[Exercise material — start]
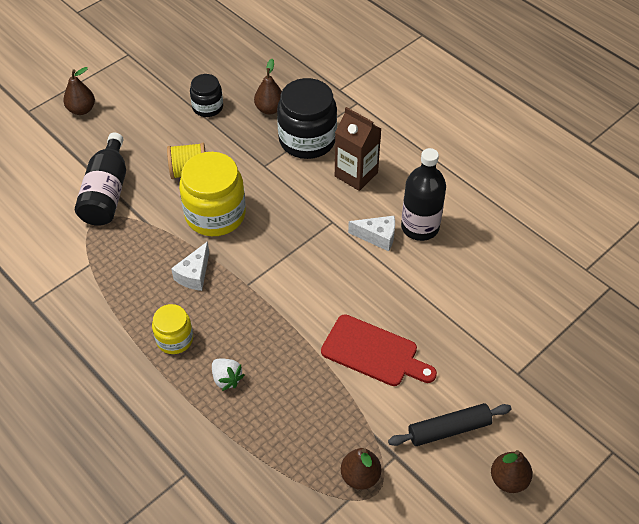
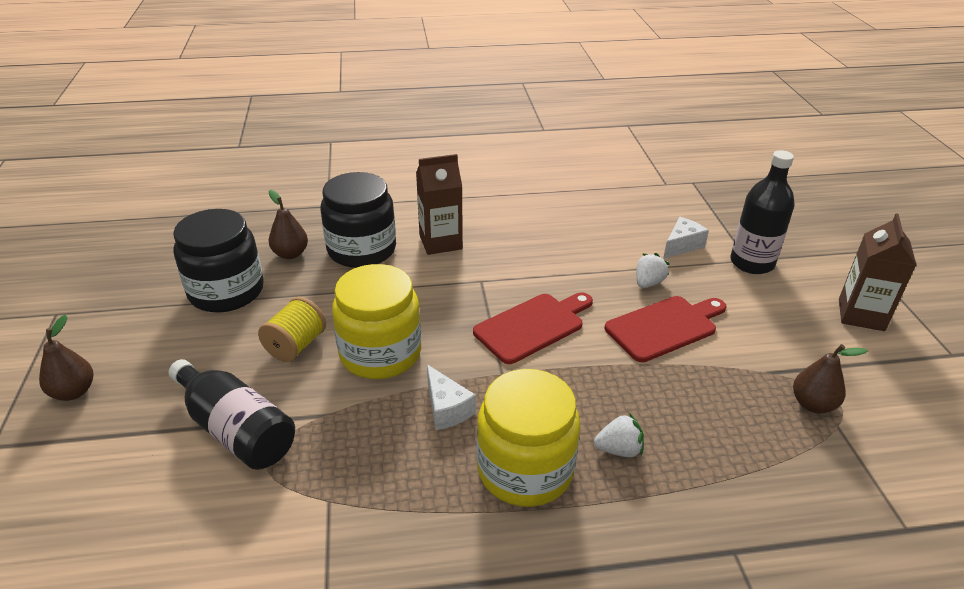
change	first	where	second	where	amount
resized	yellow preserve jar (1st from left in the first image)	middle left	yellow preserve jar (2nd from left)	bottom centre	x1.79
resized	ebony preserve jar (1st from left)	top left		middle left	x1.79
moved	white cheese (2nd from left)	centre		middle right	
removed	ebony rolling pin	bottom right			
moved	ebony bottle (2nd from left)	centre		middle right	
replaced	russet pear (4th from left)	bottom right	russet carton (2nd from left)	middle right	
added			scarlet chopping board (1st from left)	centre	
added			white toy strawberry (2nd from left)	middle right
[Exercise material — finish]
[Exercise material — start]
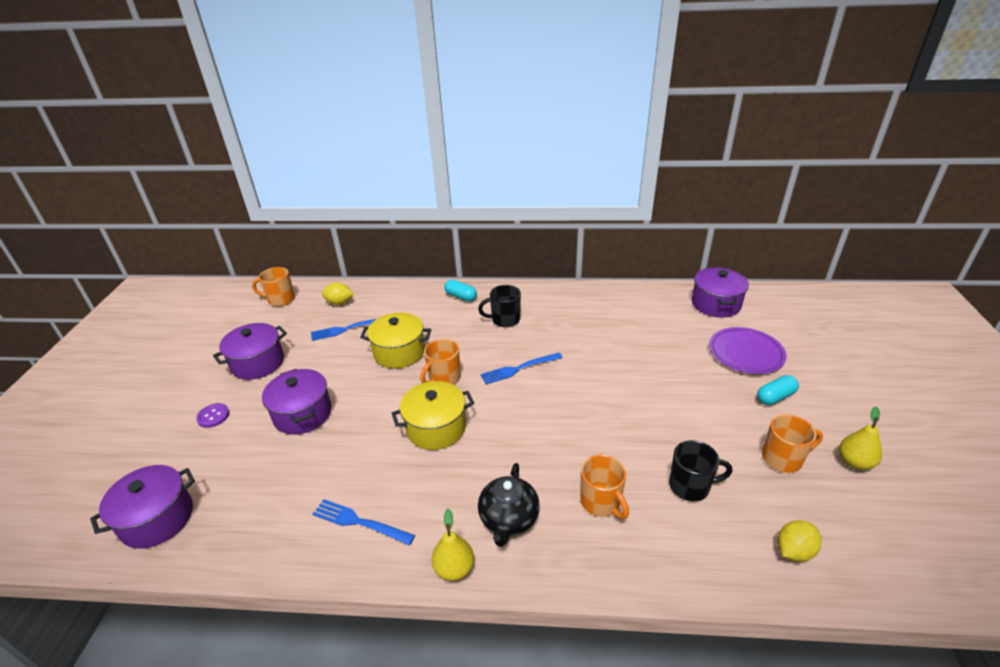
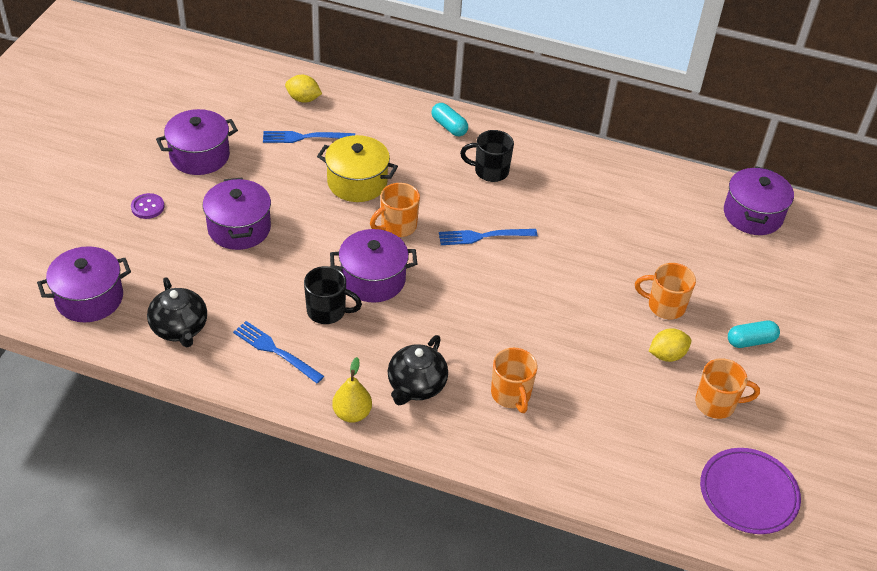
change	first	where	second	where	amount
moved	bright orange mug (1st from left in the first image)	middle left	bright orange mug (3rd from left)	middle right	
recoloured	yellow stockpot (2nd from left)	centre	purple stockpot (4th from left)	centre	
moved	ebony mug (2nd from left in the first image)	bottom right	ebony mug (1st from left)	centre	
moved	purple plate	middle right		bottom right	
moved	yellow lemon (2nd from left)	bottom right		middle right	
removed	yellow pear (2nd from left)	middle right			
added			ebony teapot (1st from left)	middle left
[Exercise material — finish]
[Exercise material — start]
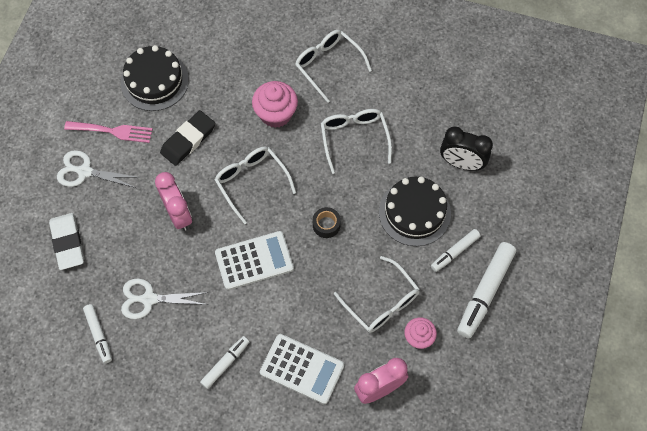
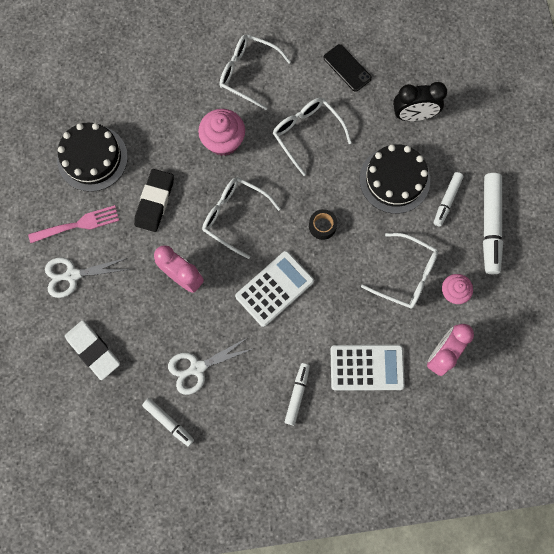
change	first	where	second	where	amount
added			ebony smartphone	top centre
[Exercise material — finish]
■ What is being asked
Find the lines above holding the word "centre" and show them.

■ Your solution
resized	yellow preserve jar (1st from left in the first image)	middle left	yellow preserve jar (2nd from left)	bottom centre	x1.79
moved	white cheese (2nd from left)	centre		middle right	
moved	ebony bottle (2nd from left)	centre		middle right	
added			scarlet chopping board (1st from left)	centre	
recoloured	yellow stockpot (2nd from left)	centre	purple stockpot (4th from left)	centre	
moved	ebony mug (2nd from left in the first image)	bottom right	ebony mug (1st from left)	centre	
added			ebony smartphone	top centre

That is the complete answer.